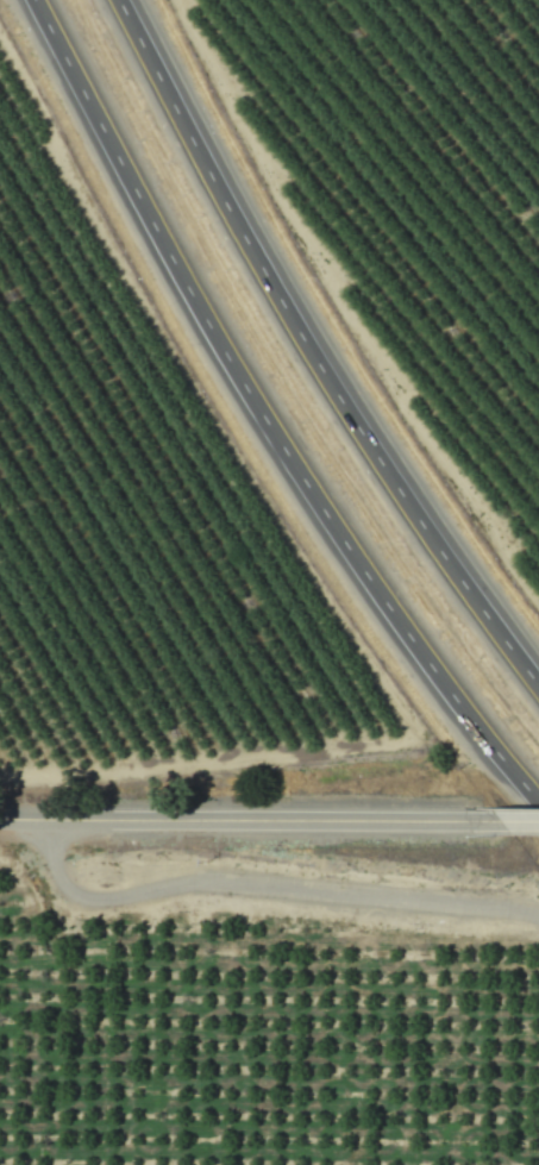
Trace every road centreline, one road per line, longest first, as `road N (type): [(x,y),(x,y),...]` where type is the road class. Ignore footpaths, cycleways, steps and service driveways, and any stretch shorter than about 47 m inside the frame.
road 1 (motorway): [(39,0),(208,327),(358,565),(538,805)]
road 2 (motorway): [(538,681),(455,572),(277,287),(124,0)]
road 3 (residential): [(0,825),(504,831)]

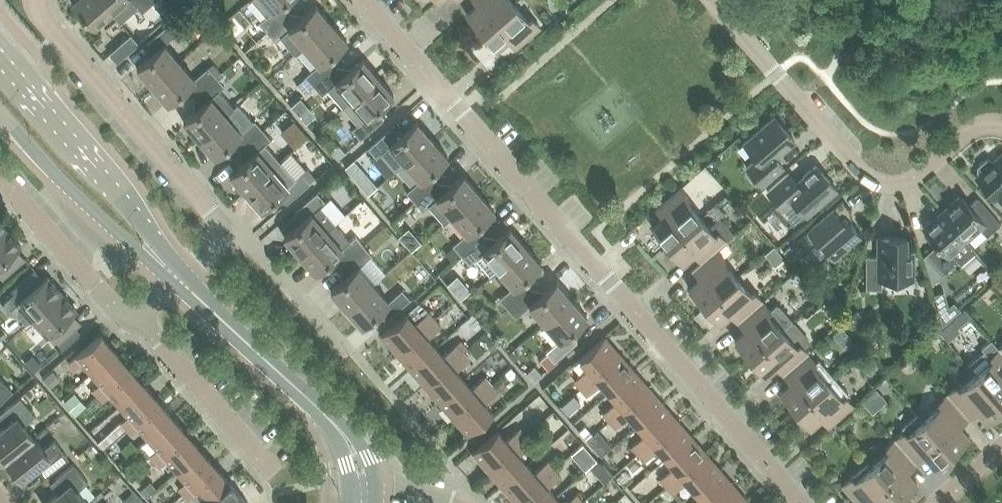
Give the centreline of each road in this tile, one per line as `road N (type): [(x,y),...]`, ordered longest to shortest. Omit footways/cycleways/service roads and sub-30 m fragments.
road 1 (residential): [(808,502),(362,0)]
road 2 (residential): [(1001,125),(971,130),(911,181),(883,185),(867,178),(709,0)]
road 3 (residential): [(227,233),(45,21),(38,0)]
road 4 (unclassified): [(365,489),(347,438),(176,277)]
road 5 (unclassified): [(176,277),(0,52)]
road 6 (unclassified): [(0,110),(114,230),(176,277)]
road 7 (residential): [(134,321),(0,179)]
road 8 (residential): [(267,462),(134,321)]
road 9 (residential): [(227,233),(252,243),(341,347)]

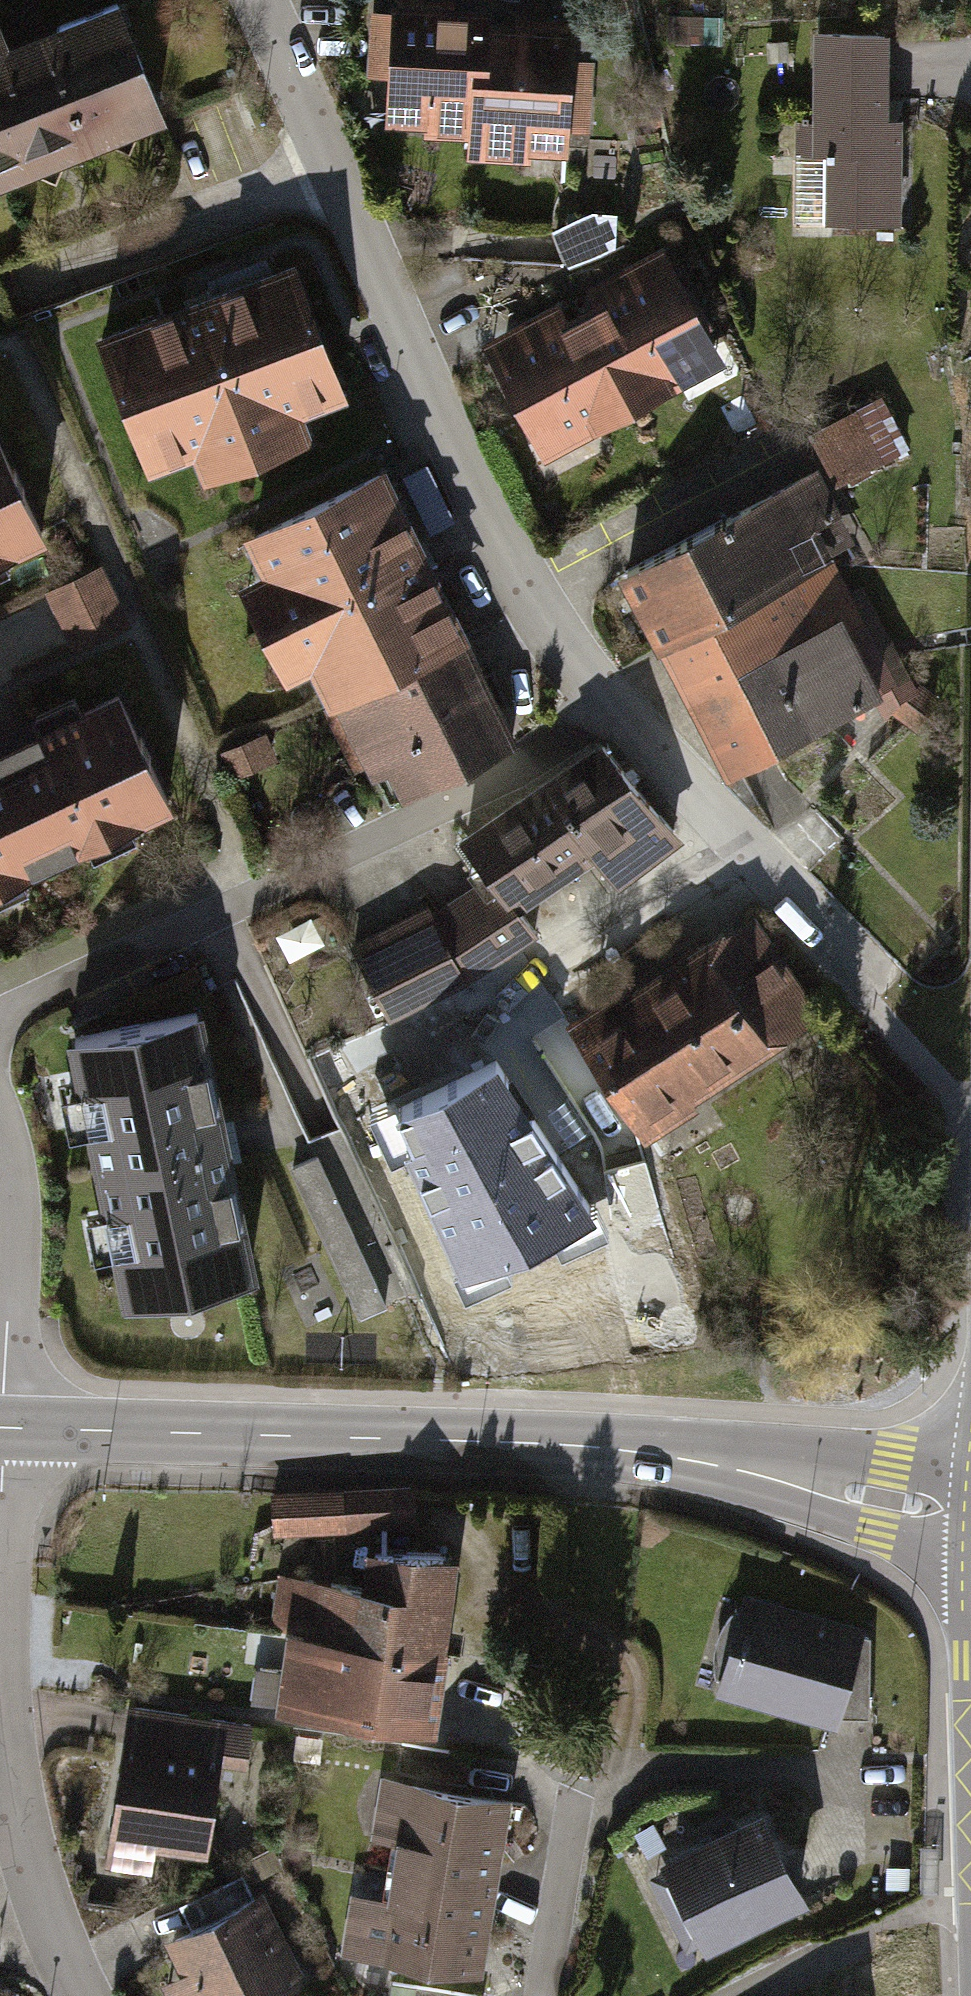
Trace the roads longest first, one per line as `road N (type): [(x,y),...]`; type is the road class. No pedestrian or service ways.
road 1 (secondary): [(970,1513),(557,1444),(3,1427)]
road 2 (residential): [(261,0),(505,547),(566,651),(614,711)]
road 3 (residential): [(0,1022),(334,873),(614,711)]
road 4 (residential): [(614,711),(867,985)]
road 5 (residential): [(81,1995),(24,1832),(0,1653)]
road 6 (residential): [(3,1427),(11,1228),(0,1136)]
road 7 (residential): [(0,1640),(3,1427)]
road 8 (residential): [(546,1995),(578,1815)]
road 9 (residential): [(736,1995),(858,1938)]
-- -- --
• TASK ITEM
Print all entries exactly, without images.

• ANSWER TO THIS EXERCISE
Trace every road centreline, one road per line, longest first, as `road N (type): [(x,y),(x,y),...]` where type is the road class. Ignore footpaths, cycleways, steps and service driveways, and any stretch shorter than about 47 m inside the frame.
road 1 (motorway): [(39,0),(208,327),(358,565),(538,805)]
road 2 (motorway): [(538,681),(455,572),(277,287),(124,0)]
road 3 (residential): [(0,825),(504,831)]

Give the centreline of each road in this tile, one per line as `road N (type): [(x,y),...]`, ordered longest to shortest. Omit footways/cycleways/service roads and sub-30 m fragments.
road 1 (residential): [(808,502),(362,0)]
road 2 (residential): [(1001,125),(971,130),(911,181),(883,185),(867,178),(709,0)]
road 3 (residential): [(227,233),(45,21),(38,0)]
road 4 (unclassified): [(365,489),(347,438),(176,277)]
road 5 (unclassified): [(176,277),(0,52)]
road 6 (unclassified): [(0,110),(114,230),(176,277)]
road 7 (residential): [(134,321),(0,179)]
road 8 (residential): [(267,462),(134,321)]
road 9 (residential): [(227,233),(252,243),(341,347)]

Trace the roads longest first, one per line as `road N (type): [(x,y),...]`; type is the road class. No pedestrian or service ways.
road 1 (secondary): [(970,1513),(557,1444),(3,1427)]
road 2 (residential): [(261,0),(505,547),(566,651),(614,711)]
road 3 (residential): [(0,1022),(334,873),(614,711)]
road 4 (residential): [(614,711),(867,985)]
road 5 (residential): [(81,1995),(24,1832),(0,1653)]
road 6 (residential): [(3,1427),(11,1228),(0,1136)]
road 7 (residential): [(0,1640),(3,1427)]
road 8 (residential): [(546,1995),(578,1815)]
road 9 (residential): [(736,1995),(858,1938)]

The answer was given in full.